[Opening Extracted records section]

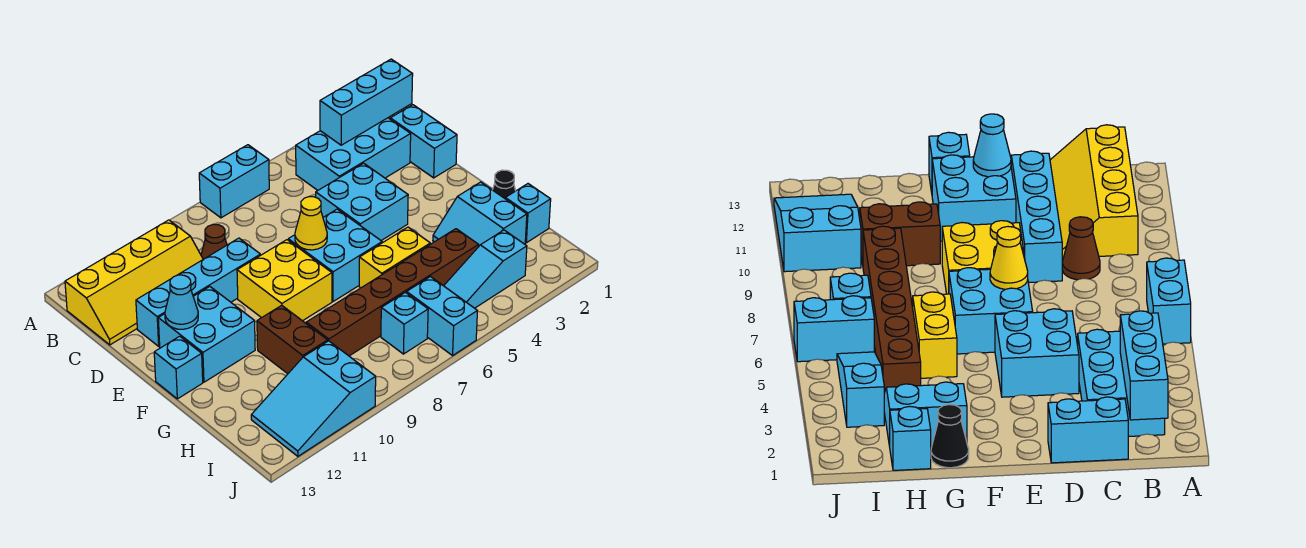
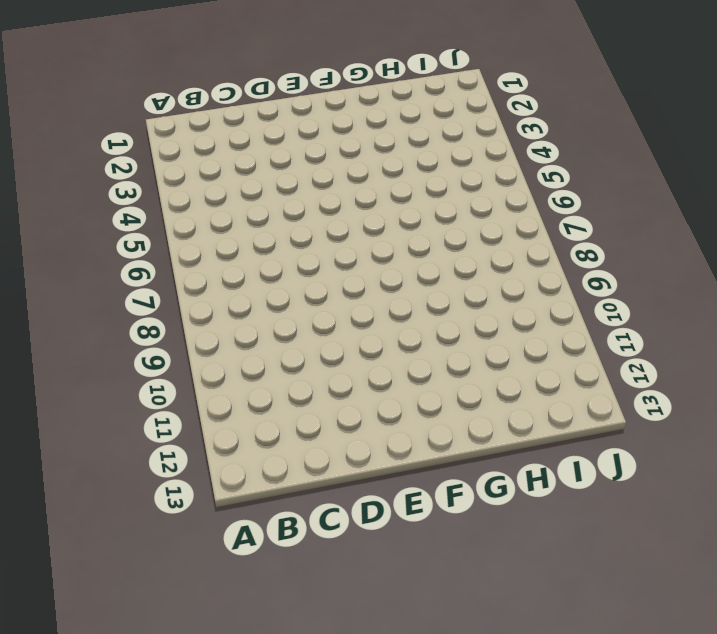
none -> cyan 1x2 brick [199,145,269,218]
none -> cyan 2x3 brick [296,118,411,190]
none -> yellow 2x4 slope [65,220,203,345]

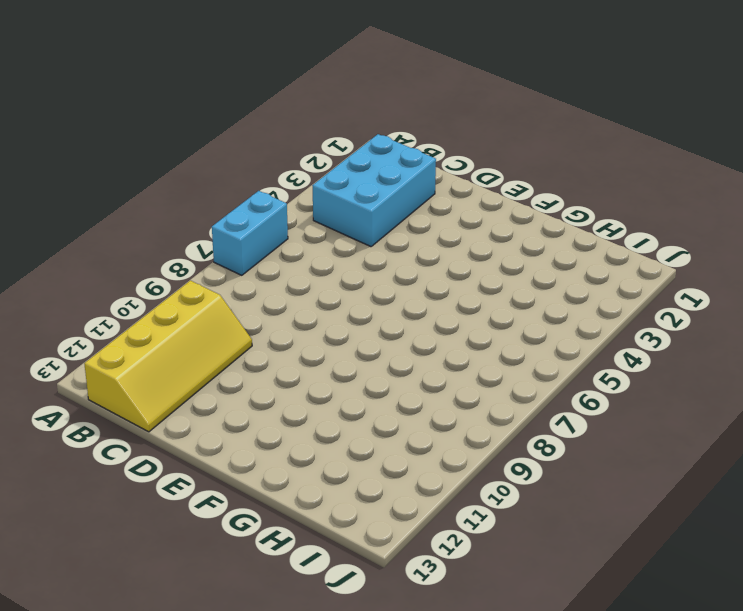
none -> cyan 1x2 brick [390,105,457,178]
none -> brown 1x1 cone [201,224,227,259]
none -> cyan 2x2 brick [316,163,408,240]

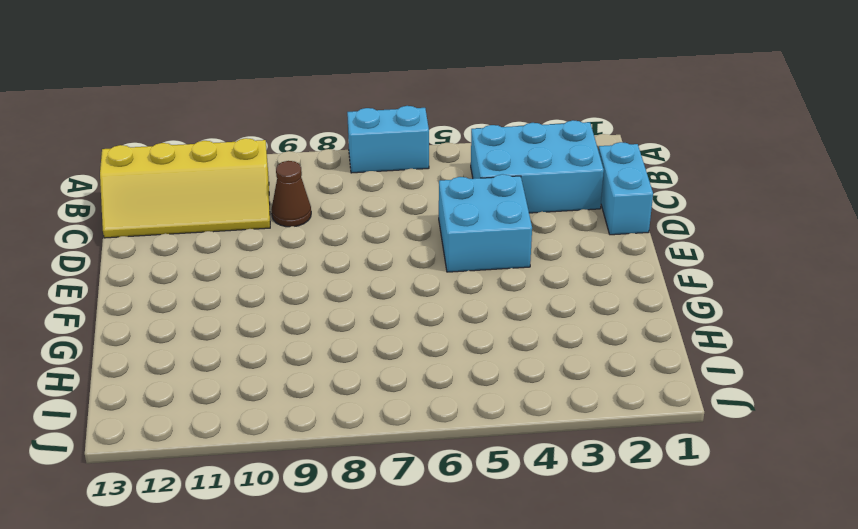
none -> cyan 1x4 brick [136,238,261,346]
none -> cyan 2x2 brick [288,209,382,301]
none -> yellow 2x2 brick [237,240,332,321]

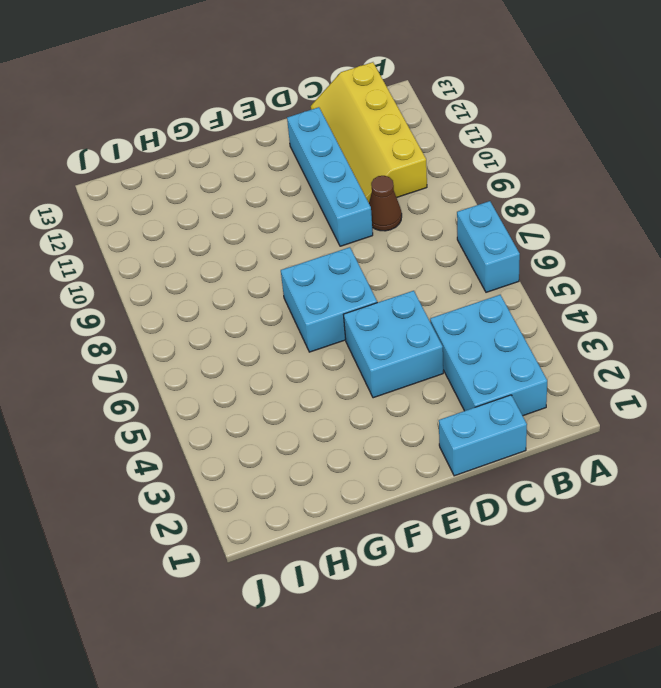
none -> yellow 2x2 brick [237,240,332,321]
none -> cyan 2x2 brick [158,287,255,382]
none -> cyan 1x1 brick [154,336,203,399]

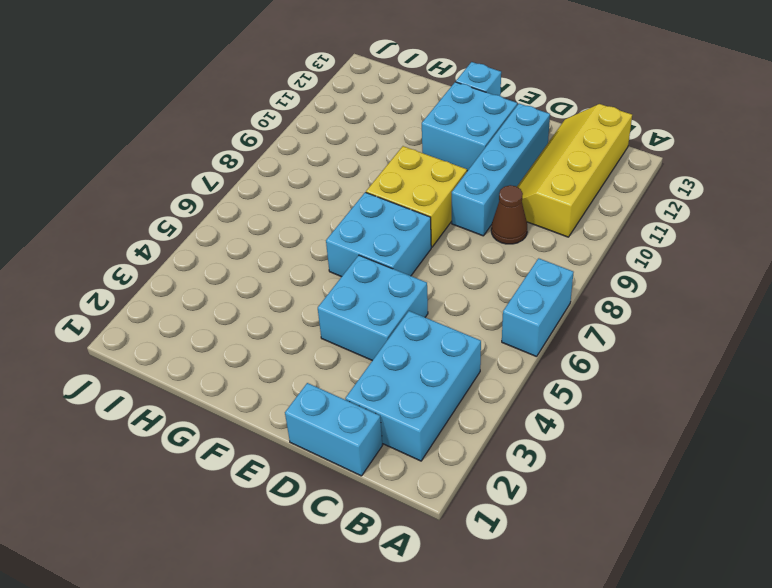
none -> black 1x1 cone [493,170,515,198]
none -> cyan 2x2 slope [433,182,527,246]
none -> yellow 1x2 brick [359,227,430,288]

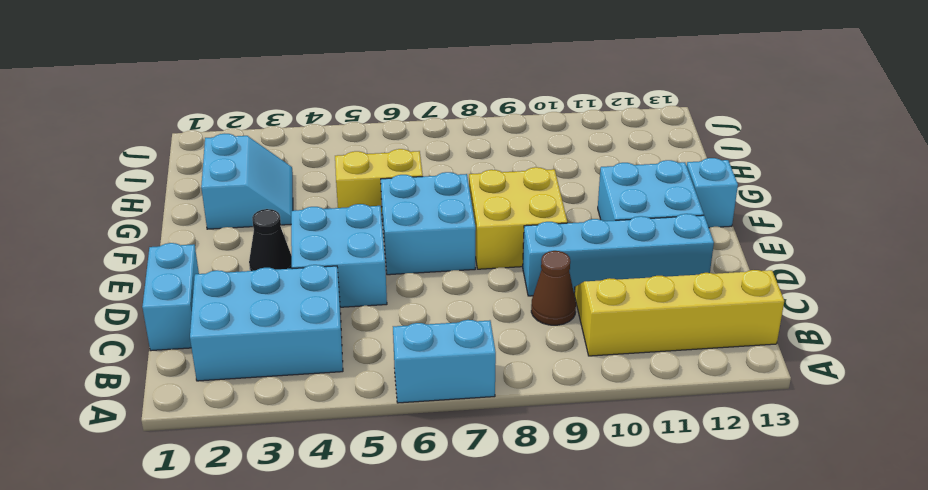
black 1x1 cone [249,209,292,271] -> black 1x1 cone moved to [493,170,515,198]
none -> brown 1x2 brick [257,305,328,374]
none -> cyan 1x1 brick [505,184,551,243]
none -> brown 1x6 brick [306,229,479,356]

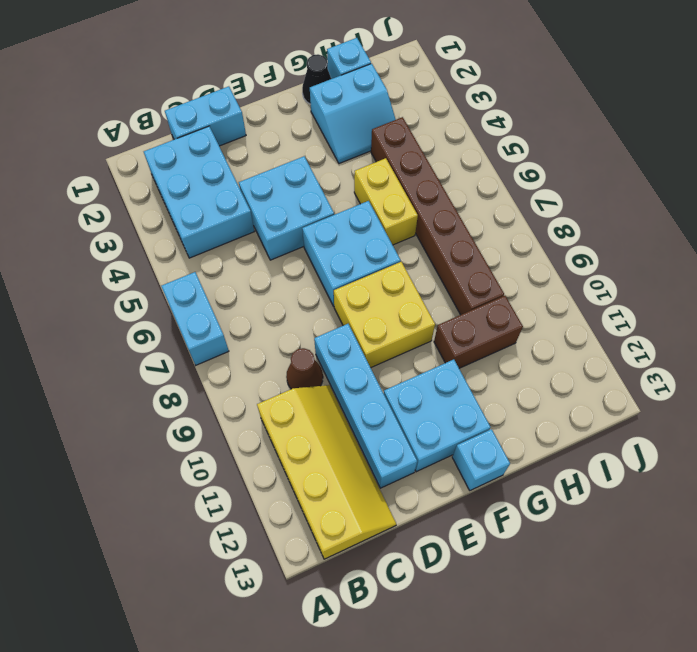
none -> cyan 1x3 slope [444,230,527,308]
none -> cyan 1x2 brick [407,277,477,355]
none -> cyan 1x1 brick [381,292,428,354]

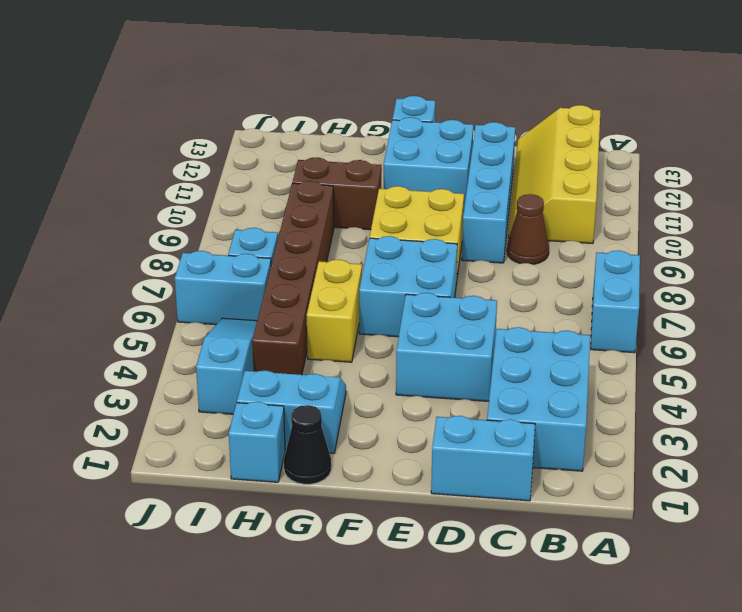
none -> cyan 2x3 slope [251,341,376,456]
none -> cyan 1x3 brick [320,59,413,145]
none -> yellow 1x1 cone [295,197,327,250]

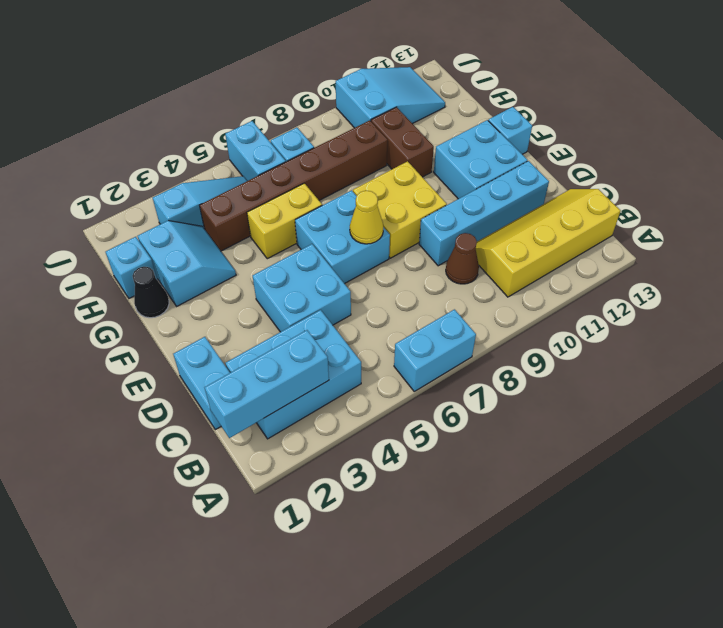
none -> cyan 1x1 cone [165,275,198,329]

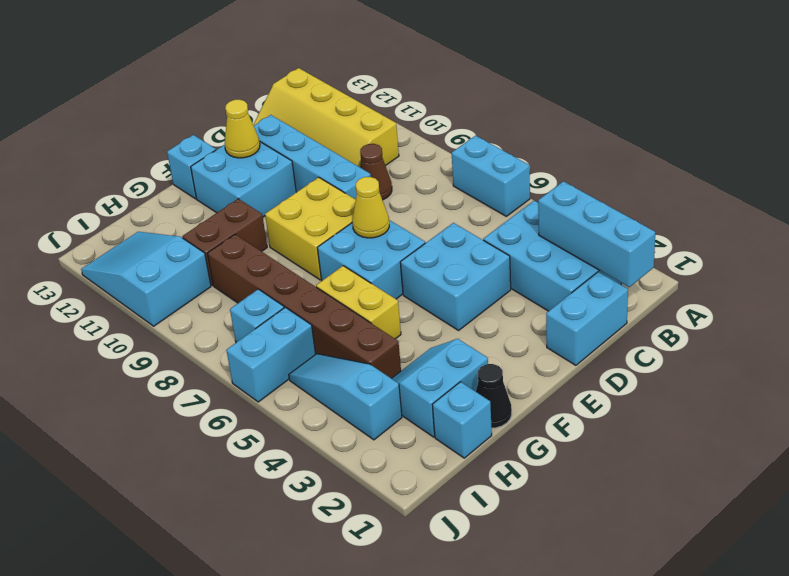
yellow 1x1 cone [225,100,260,158] -> cyan 1x1 cone [165,275,198,329]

[Closing Extracted records section]

### Task description
Print the part of the listing above that opens with the line containing "none -> black 1x1 cone [493,170,515,198]" and closes with the line containing "none -> cyan 1x1 brick [381,292,428,354]". Copy it exactly, both ends included, and omit the pictures.

### Solution for this task
none -> black 1x1 cone [493,170,515,198]
none -> cyan 2x2 slope [433,182,527,246]
none -> yellow 1x2 brick [359,227,430,288]

black 1x1 cone [249,209,292,271] -> black 1x1 cone moved to [493,170,515,198]
none -> brown 1x2 brick [257,305,328,374]
none -> cyan 1x1 brick [505,184,551,243]
none -> brown 1x6 brick [306,229,479,356]

none -> cyan 1x3 slope [444,230,527,308]
none -> cyan 1x2 brick [407,277,477,355]
none -> cyan 1x1 brick [381,292,428,354]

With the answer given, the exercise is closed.